## Given data

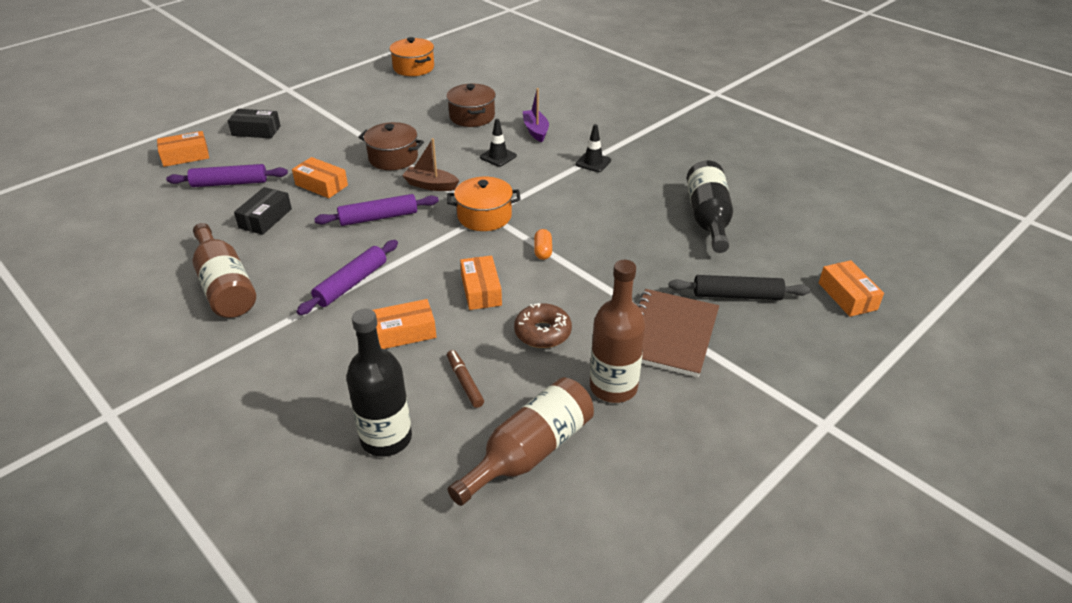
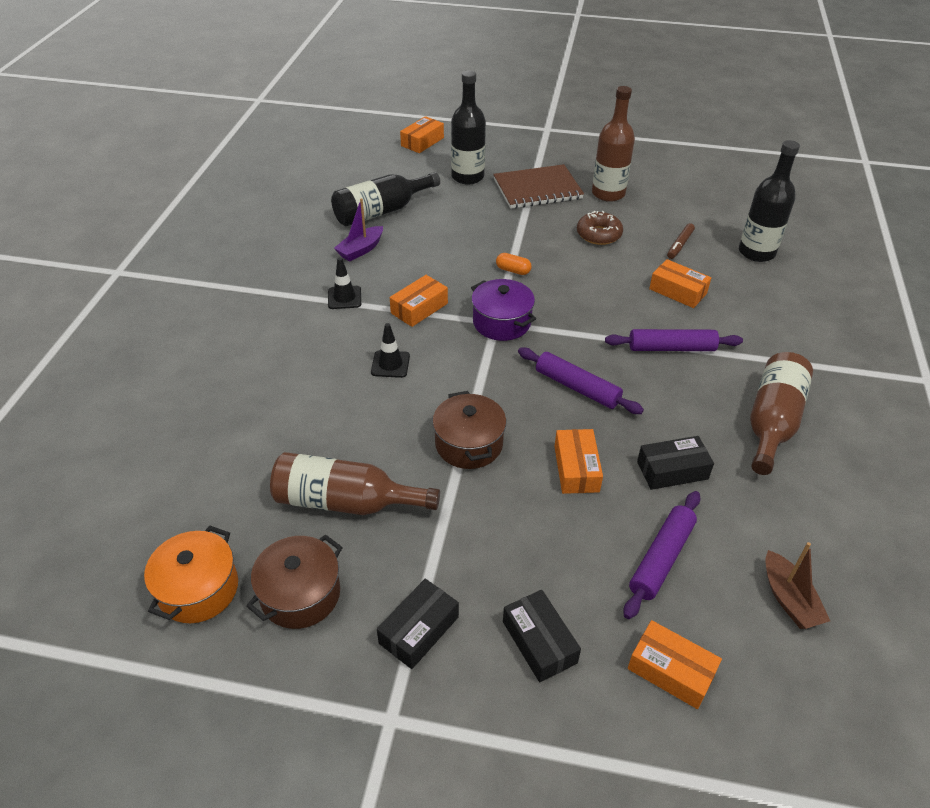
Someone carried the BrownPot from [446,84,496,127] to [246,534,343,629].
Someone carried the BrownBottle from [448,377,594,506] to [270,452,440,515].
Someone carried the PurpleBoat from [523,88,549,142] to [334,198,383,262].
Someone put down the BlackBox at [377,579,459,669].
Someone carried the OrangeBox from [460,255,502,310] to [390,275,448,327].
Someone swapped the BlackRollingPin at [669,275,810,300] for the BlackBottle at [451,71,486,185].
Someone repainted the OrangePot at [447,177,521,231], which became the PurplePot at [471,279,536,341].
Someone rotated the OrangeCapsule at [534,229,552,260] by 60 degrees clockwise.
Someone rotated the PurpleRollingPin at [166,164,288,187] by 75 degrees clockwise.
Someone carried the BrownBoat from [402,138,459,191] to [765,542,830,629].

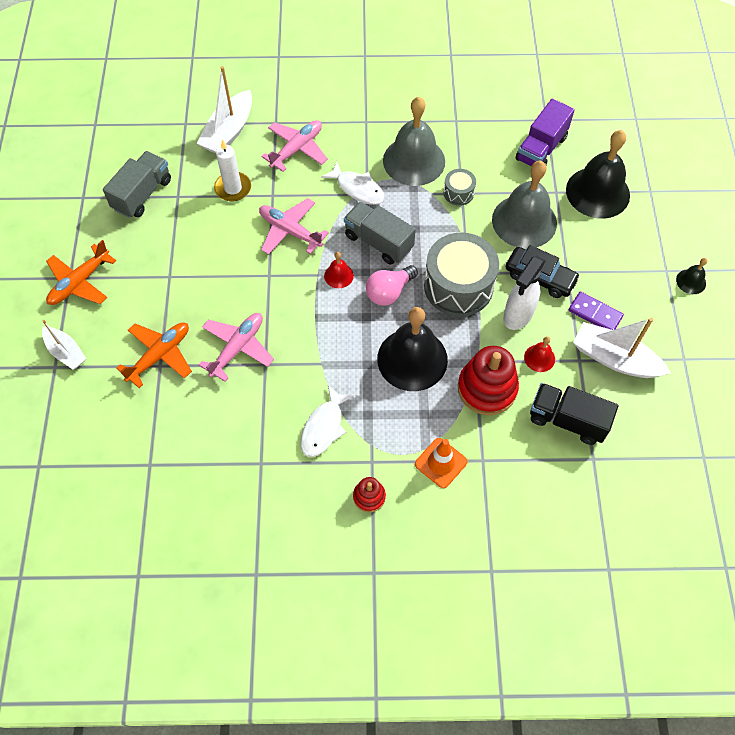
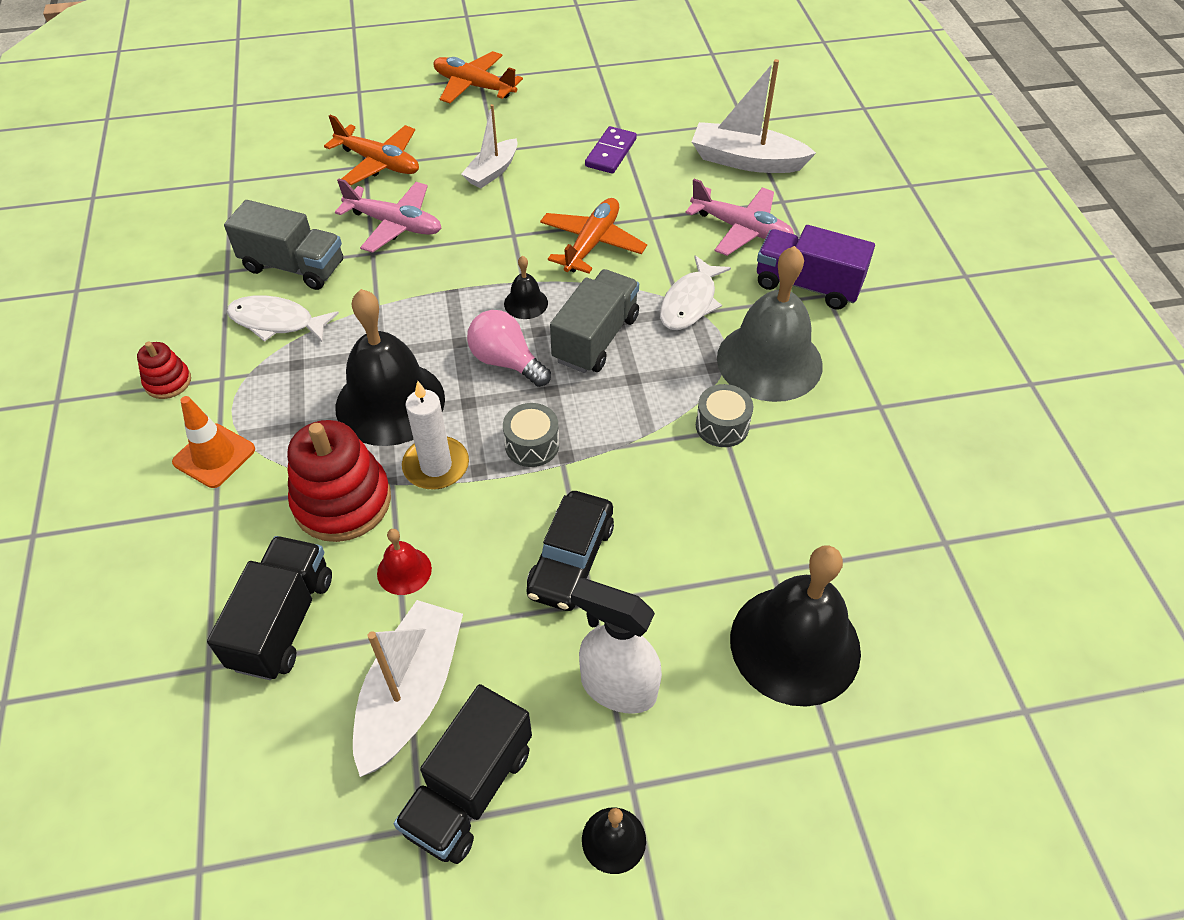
Someone carried the GreyTruck from [103,151,171,218] to [224,200,343,290].
Someone put down the BlackTruck at [394,684,532,864].
Someone carried the WhiteCandle from [214,139,251,201] to [402,381,469,490].
Someone carried the WhiteBoat from [42,320,87,370] to [461,104,518,188].
Someone scaled the GreyDrum at [424,232,499,317] by 0.47.
Someone repainted the RedBell at [324,252,354,288], which became the BlackBell at [504,256,548,319].
Someone repainted the PinkPlane at [259,198,329,255], which became the OrangePlane at [540,198,647,274].
Someone carried the WhiteSprayBottle from [503,256,546,330] to [571,578,662,714].
Someone carried the PurpleDomino from [569,292,624,330] to [585,126,637,174].
Someone carried the PurpleTruck from [515,99,575,167] to [757,225,875,310].
Someone took away the GreyBell at [492,161,557,249].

## Brief
Give back the whole listing exactly as written. Do not include any picture.

## Answer space
Someone carried the BrownPot from [446,84,496,127] to [246,534,343,629].
Someone carried the BrownBottle from [448,377,594,506] to [270,452,440,515].
Someone carried the PurpleBoat from [523,88,549,142] to [334,198,383,262].
Someone put down the BlackBox at [377,579,459,669].
Someone carried the OrangeBox from [460,255,502,310] to [390,275,448,327].
Someone swapped the BlackRollingPin at [669,275,810,300] for the BlackBottle at [451,71,486,185].
Someone repainted the OrangePot at [447,177,521,231], which became the PurplePot at [471,279,536,341].
Someone rotated the OrangeCapsule at [534,229,552,260] by 60 degrees clockwise.
Someone rotated the PurpleRollingPin at [166,164,288,187] by 75 degrees clockwise.
Someone carried the BrownBoat from [402,138,459,191] to [765,542,830,629].

Someone carried the GreyTruck from [103,151,171,218] to [224,200,343,290].
Someone put down the BlackTruck at [394,684,532,864].
Someone carried the WhiteCandle from [214,139,251,201] to [402,381,469,490].
Someone carried the WhiteBoat from [42,320,87,370] to [461,104,518,188].
Someone scaled the GreyDrum at [424,232,499,317] by 0.47.
Someone repainted the RedBell at [324,252,354,288], which became the BlackBell at [504,256,548,319].
Someone repainted the PinkPlane at [259,198,329,255], which became the OrangePlane at [540,198,647,274].
Someone carried the WhiteSprayBottle from [503,256,546,330] to [571,578,662,714].
Someone carried the PurpleDomino from [569,292,624,330] to [585,126,637,174].
Someone carried the PurpleTruck from [515,99,575,167] to [757,225,875,310].
Someone took away the GreyBell at [492,161,557,249].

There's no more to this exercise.